EXERCISE DIRECTIONS
Set the data down again, word for word, as it appears below.

Dataset excerpts
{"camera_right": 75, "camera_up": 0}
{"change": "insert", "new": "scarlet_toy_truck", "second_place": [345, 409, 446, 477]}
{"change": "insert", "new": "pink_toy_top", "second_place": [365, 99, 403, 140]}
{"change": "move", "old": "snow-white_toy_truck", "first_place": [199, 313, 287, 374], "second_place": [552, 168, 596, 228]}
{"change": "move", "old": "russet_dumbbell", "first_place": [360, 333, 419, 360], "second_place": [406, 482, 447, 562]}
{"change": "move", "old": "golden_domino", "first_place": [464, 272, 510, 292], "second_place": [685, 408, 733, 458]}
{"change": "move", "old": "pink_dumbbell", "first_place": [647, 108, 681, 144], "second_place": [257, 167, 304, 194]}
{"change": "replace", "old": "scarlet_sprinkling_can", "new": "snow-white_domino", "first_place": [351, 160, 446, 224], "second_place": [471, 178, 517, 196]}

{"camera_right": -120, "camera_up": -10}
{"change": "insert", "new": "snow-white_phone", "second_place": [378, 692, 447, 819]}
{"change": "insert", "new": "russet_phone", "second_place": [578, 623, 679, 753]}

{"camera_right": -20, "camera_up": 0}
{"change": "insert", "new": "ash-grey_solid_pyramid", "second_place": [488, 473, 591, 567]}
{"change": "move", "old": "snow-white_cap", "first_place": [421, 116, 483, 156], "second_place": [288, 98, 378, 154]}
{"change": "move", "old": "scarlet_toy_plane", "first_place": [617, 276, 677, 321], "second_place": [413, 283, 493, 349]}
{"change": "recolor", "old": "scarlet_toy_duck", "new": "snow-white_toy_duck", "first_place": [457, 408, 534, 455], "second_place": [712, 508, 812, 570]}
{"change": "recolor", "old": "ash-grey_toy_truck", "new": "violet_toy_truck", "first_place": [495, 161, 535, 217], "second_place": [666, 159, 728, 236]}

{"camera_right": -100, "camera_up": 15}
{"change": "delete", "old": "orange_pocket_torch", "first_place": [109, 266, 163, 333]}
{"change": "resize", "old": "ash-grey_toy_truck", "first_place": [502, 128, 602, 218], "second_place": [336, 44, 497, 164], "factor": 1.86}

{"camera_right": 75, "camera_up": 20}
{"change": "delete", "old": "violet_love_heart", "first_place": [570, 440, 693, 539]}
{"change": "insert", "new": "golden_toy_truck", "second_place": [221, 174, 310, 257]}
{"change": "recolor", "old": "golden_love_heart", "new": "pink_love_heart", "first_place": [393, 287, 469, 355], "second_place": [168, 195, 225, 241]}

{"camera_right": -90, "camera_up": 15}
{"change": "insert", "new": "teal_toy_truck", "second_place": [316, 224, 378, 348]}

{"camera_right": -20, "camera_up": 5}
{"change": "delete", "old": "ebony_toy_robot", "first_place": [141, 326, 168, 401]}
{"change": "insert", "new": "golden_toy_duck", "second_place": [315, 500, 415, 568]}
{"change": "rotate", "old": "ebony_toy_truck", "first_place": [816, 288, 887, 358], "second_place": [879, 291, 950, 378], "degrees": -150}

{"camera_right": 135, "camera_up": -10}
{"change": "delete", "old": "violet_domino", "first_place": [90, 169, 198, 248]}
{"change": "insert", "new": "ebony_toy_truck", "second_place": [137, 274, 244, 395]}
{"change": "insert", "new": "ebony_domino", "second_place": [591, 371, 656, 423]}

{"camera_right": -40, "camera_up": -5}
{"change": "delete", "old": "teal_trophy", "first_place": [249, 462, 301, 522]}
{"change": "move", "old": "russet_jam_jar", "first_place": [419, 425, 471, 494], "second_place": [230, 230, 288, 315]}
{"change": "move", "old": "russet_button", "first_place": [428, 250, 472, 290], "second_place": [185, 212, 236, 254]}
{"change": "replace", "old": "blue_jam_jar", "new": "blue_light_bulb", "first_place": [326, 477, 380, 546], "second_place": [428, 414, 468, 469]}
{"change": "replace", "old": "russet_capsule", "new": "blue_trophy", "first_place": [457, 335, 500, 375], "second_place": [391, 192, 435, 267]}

REPLY
{"camera_right": 75, "camera_up": 0}
{"change": "insert", "new": "scarlet_toy_truck", "second_place": [345, 409, 446, 477]}
{"change": "insert", "new": "pink_toy_top", "second_place": [365, 99, 403, 140]}
{"change": "move", "old": "snow-white_toy_truck", "first_place": [199, 313, 287, 374], "second_place": [552, 168, 596, 228]}
{"change": "move", "old": "russet_dumbbell", "first_place": [360, 333, 419, 360], "second_place": [406, 482, 447, 562]}
{"change": "move", "old": "golden_domino", "first_place": [464, 272, 510, 292], "second_place": [685, 408, 733, 458]}
{"change": "move", "old": "pink_dumbbell", "first_place": [647, 108, 681, 144], "second_place": [257, 167, 304, 194]}
{"change": "replace", "old": "scarlet_sprinkling_can", "new": "snow-white_domino", "first_place": [351, 160, 446, 224], "second_place": [471, 178, 517, 196]}

{"camera_right": -120, "camera_up": -10}
{"change": "insert", "new": "snow-white_phone", "second_place": [378, 692, 447, 819]}
{"change": "insert", "new": "russet_phone", "second_place": [578, 623, 679, 753]}

{"camera_right": -20, "camera_up": 0}
{"change": "insert", "new": "ash-grey_solid_pyramid", "second_place": [488, 473, 591, 567]}
{"change": "move", "old": "snow-white_cap", "first_place": [421, 116, 483, 156], "second_place": [288, 98, 378, 154]}
{"change": "move", "old": "scarlet_toy_plane", "first_place": [617, 276, 677, 321], "second_place": [413, 283, 493, 349]}
{"change": "recolor", "old": "scarlet_toy_duck", "new": "snow-white_toy_duck", "first_place": [457, 408, 534, 455], "second_place": [712, 508, 812, 570]}
{"change": "recolor", "old": "ash-grey_toy_truck", "new": "violet_toy_truck", "first_place": [495, 161, 535, 217], "second_place": [666, 159, 728, 236]}

{"camera_right": -100, "camera_up": 15}
{"change": "delete", "old": "orange_pocket_torch", "first_place": [109, 266, 163, 333]}
{"change": "resize", "old": "ash-grey_toy_truck", "first_place": [502, 128, 602, 218], "second_place": [336, 44, 497, 164], "factor": 1.86}

{"camera_right": 75, "camera_up": 20}
{"change": "delete", "old": "violet_love_heart", "first_place": [570, 440, 693, 539]}
{"change": "insert", "new": "golden_toy_truck", "second_place": [221, 174, 310, 257]}
{"change": "recolor", "old": "golden_love_heart", "new": "pink_love_heart", "first_place": [393, 287, 469, 355], "second_place": [168, 195, 225, 241]}

{"camera_right": -90, "camera_up": 15}
{"change": "insert", "new": "teal_toy_truck", "second_place": [316, 224, 378, 348]}

{"camera_right": -20, "camera_up": 5}
{"change": "delete", "old": "ebony_toy_robot", "first_place": [141, 326, 168, 401]}
{"change": "insert", "new": "golden_toy_duck", "second_place": [315, 500, 415, 568]}
{"change": "rotate", "old": "ebony_toy_truck", "first_place": [816, 288, 887, 358], "second_place": [879, 291, 950, 378], "degrees": -150}

{"camera_right": 135, "camera_up": -10}
{"change": "delete", "old": "violet_domino", "first_place": [90, 169, 198, 248]}
{"change": "insert", "new": "ebony_toy_truck", "second_place": [137, 274, 244, 395]}
{"change": "insert", "new": "ebony_domino", "second_place": [591, 371, 656, 423]}

{"camera_right": -40, "camera_up": -5}
{"change": "delete", "old": "teal_trophy", "first_place": [249, 462, 301, 522]}
{"change": "move", "old": "russet_jam_jar", "first_place": [419, 425, 471, 494], "second_place": [230, 230, 288, 315]}
{"change": "move", "old": "russet_button", "first_place": [428, 250, 472, 290], "second_place": [185, 212, 236, 254]}
{"change": "replace", "old": "blue_jam_jar", "new": "blue_light_bulb", "first_place": [326, 477, 380, 546], "second_place": [428, 414, 468, 469]}
{"change": "replace", "old": "russet_capsule", "new": "blue_trophy", "first_place": [457, 335, 500, 375], "second_place": [391, 192, 435, 267]}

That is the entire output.